- Work order
Ignoring the pictures, copy the data exactly.

(Revision comparison data)
·····

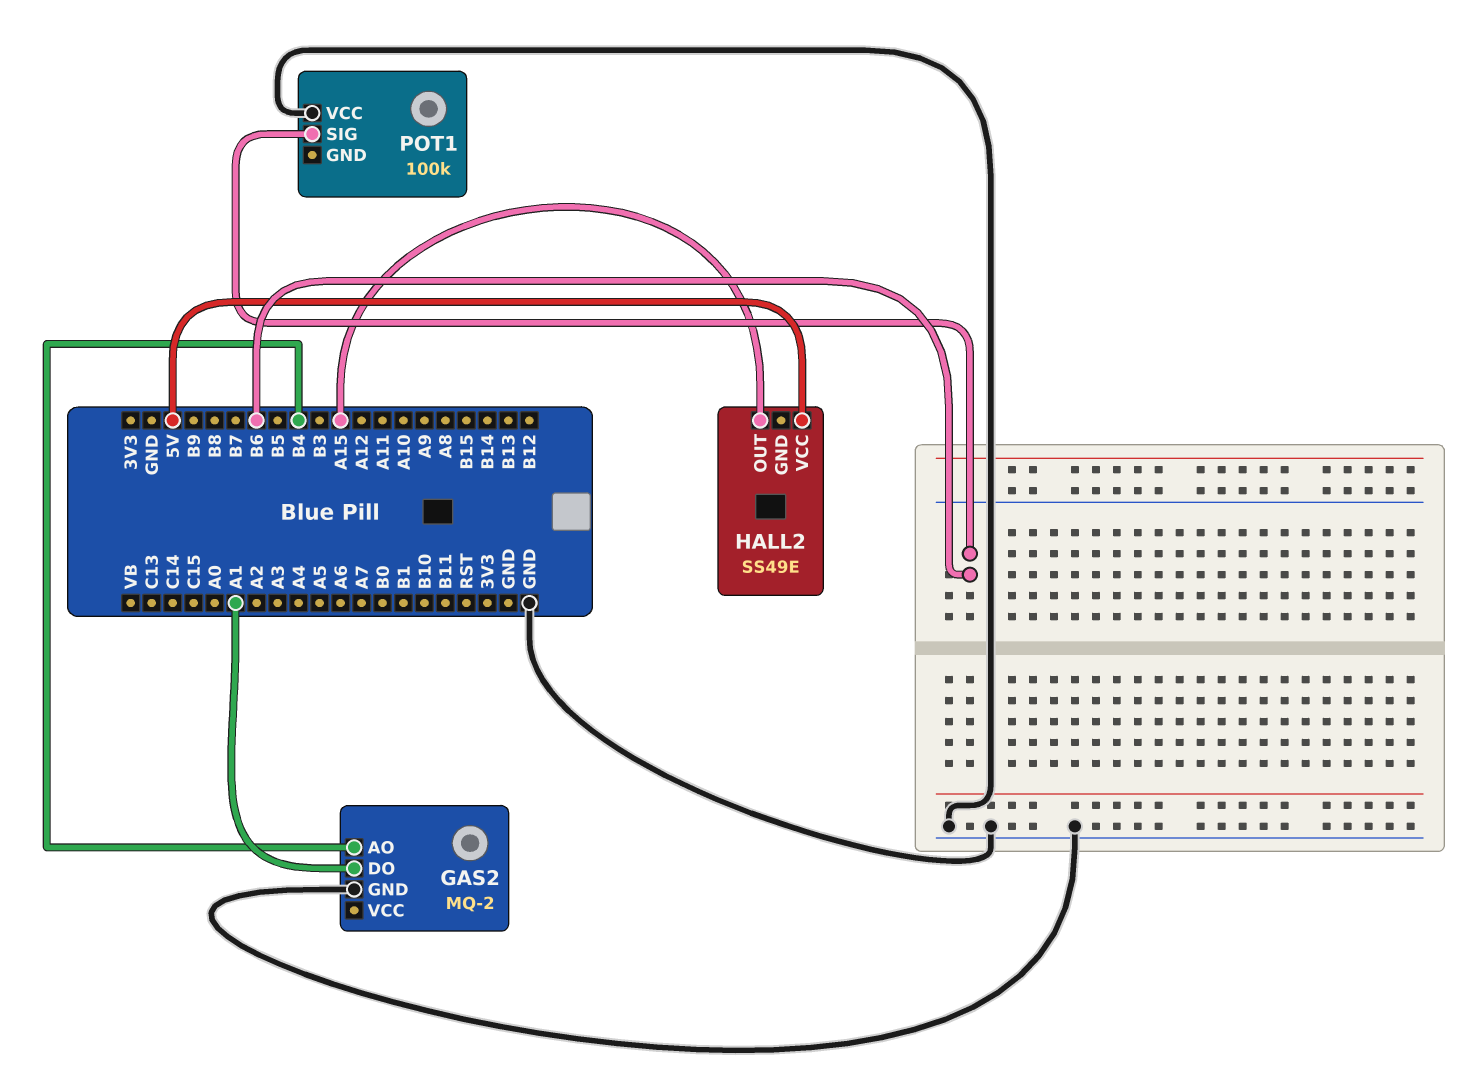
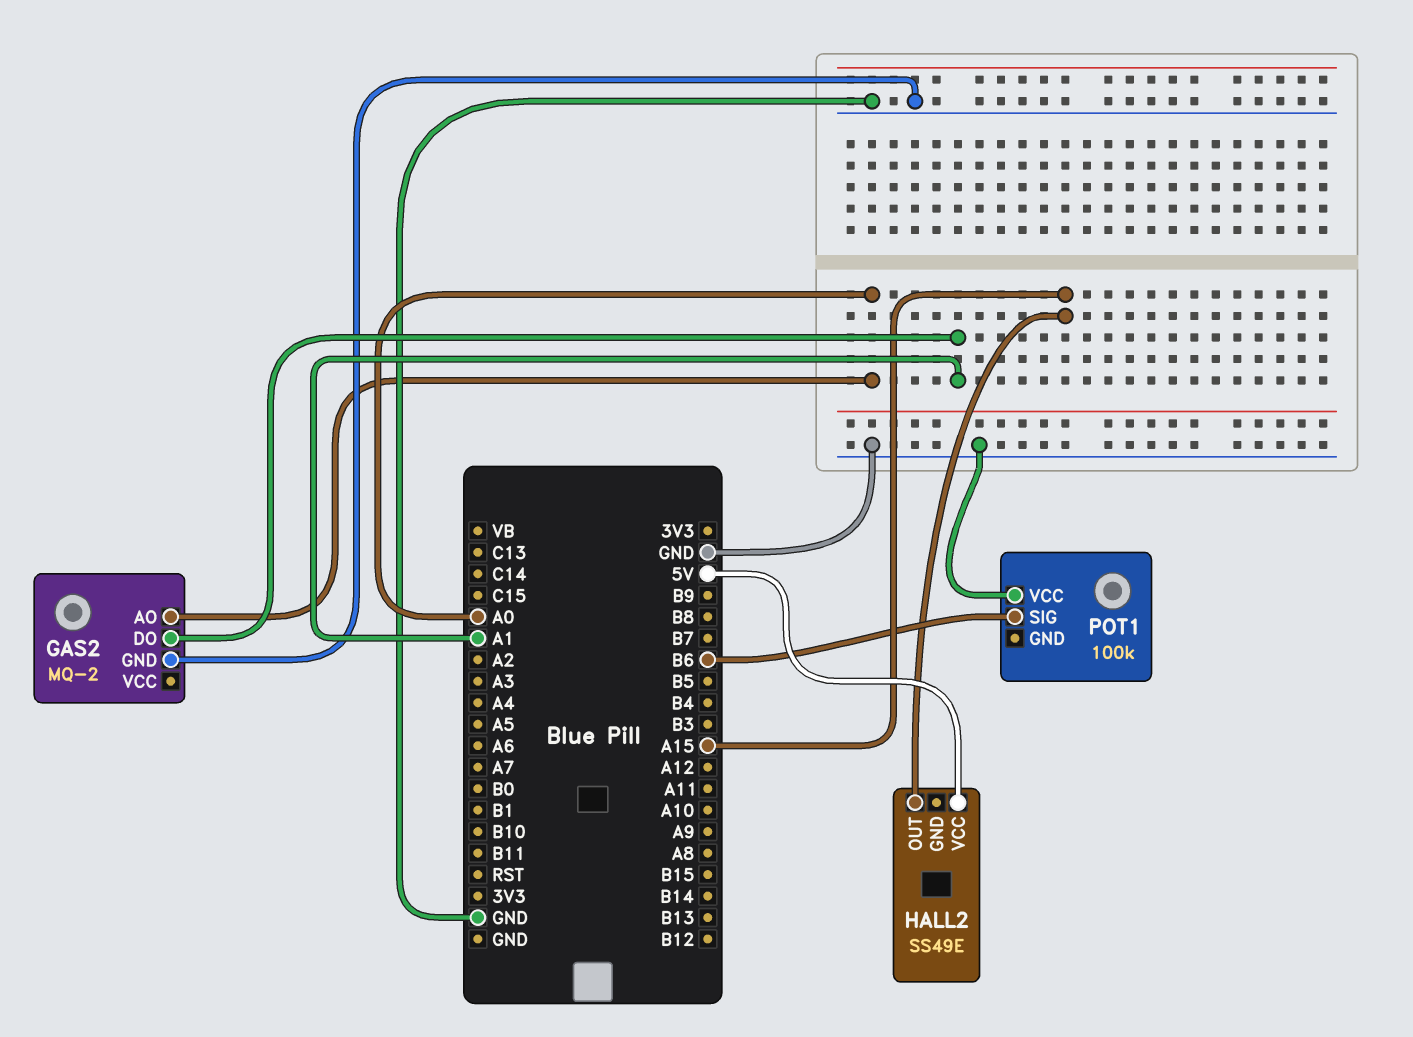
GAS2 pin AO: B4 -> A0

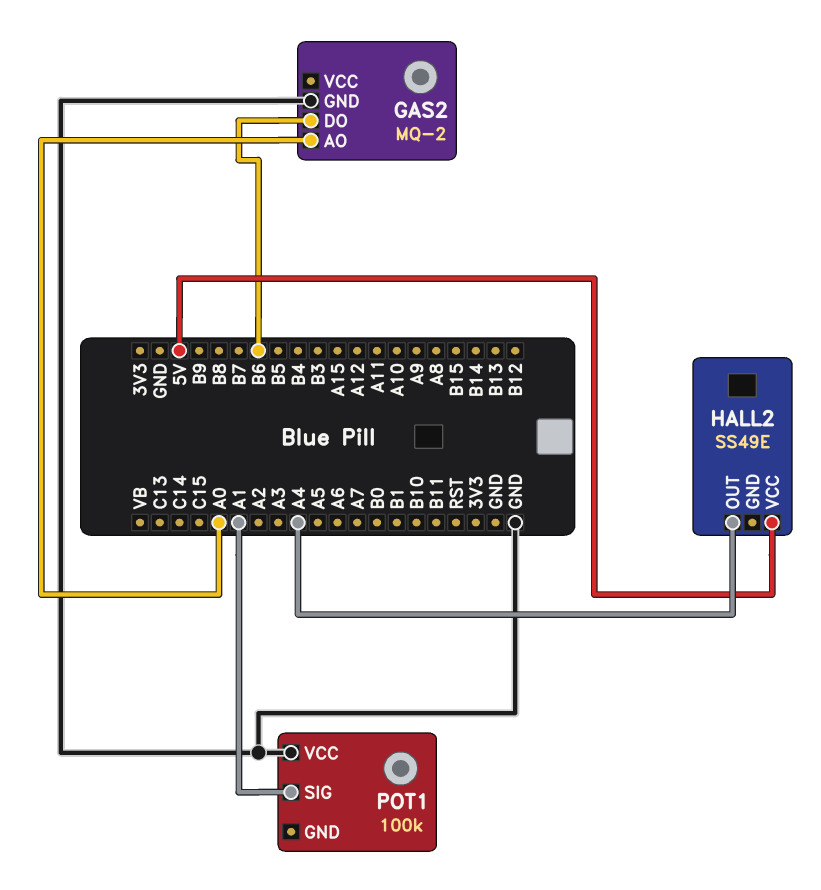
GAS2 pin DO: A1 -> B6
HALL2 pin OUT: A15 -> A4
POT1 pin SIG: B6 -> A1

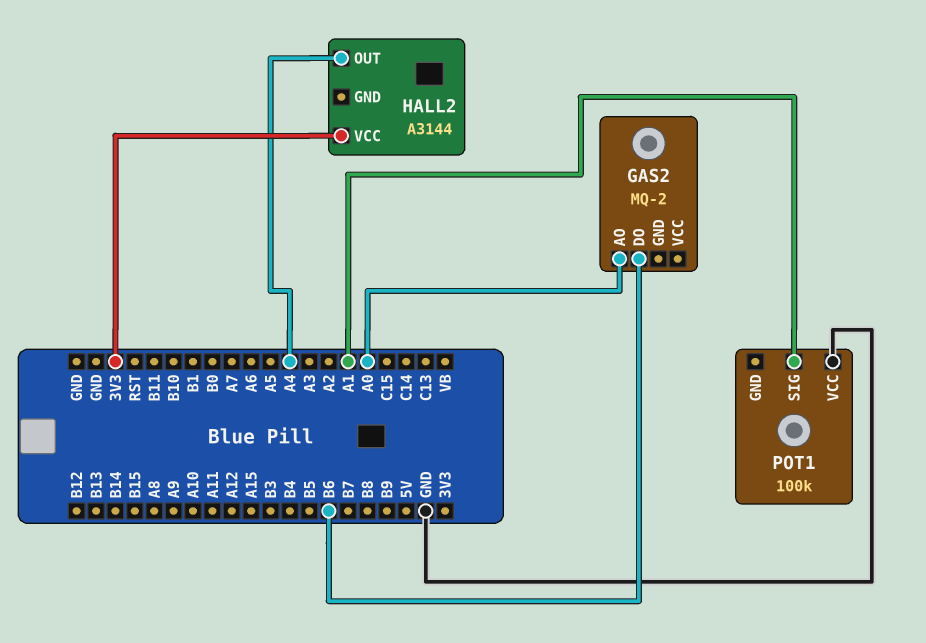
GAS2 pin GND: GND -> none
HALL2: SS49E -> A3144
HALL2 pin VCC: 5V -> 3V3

·····

- Answer to the problem
GAS2 pin AO: B4 -> A0

GAS2 pin DO: A1 -> B6
HALL2 pin OUT: A15 -> A4
POT1 pin SIG: B6 -> A1

GAS2 pin GND: GND -> none
HALL2: SS49E -> A3144
HALL2 pin VCC: 5V -> 3V3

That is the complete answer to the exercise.